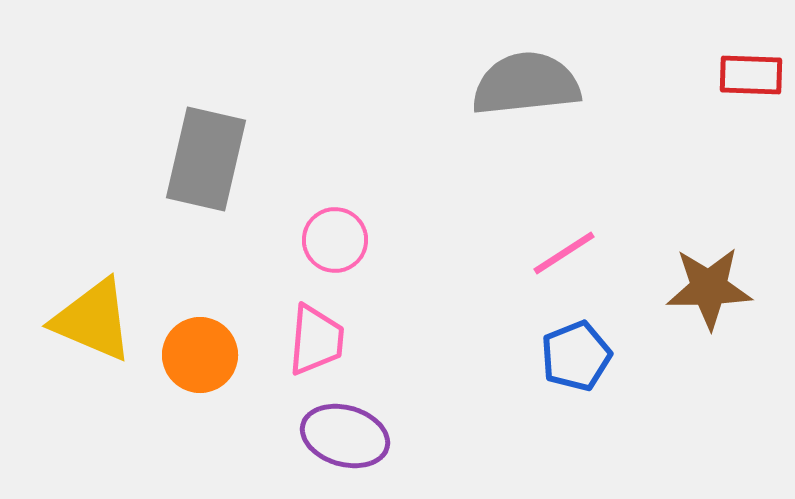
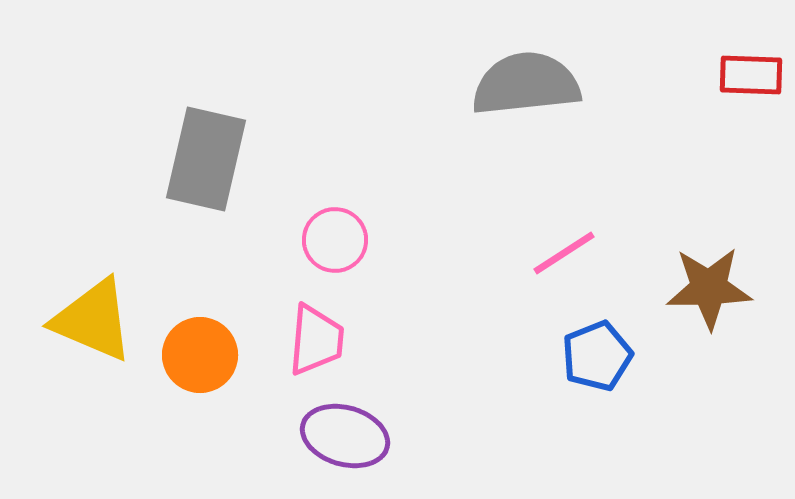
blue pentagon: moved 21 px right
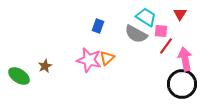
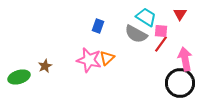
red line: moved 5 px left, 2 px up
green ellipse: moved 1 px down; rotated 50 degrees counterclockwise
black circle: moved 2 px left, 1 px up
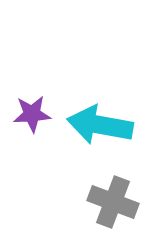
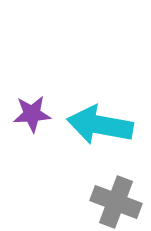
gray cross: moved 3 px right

= = = =

DESCRIPTION OF THE TASK.
Copy each line of the listing in which the word "left" can be found.

ANSWER TO THIS TASK.
red line: moved 5 px left, 2 px up
black circle: moved 2 px left, 1 px up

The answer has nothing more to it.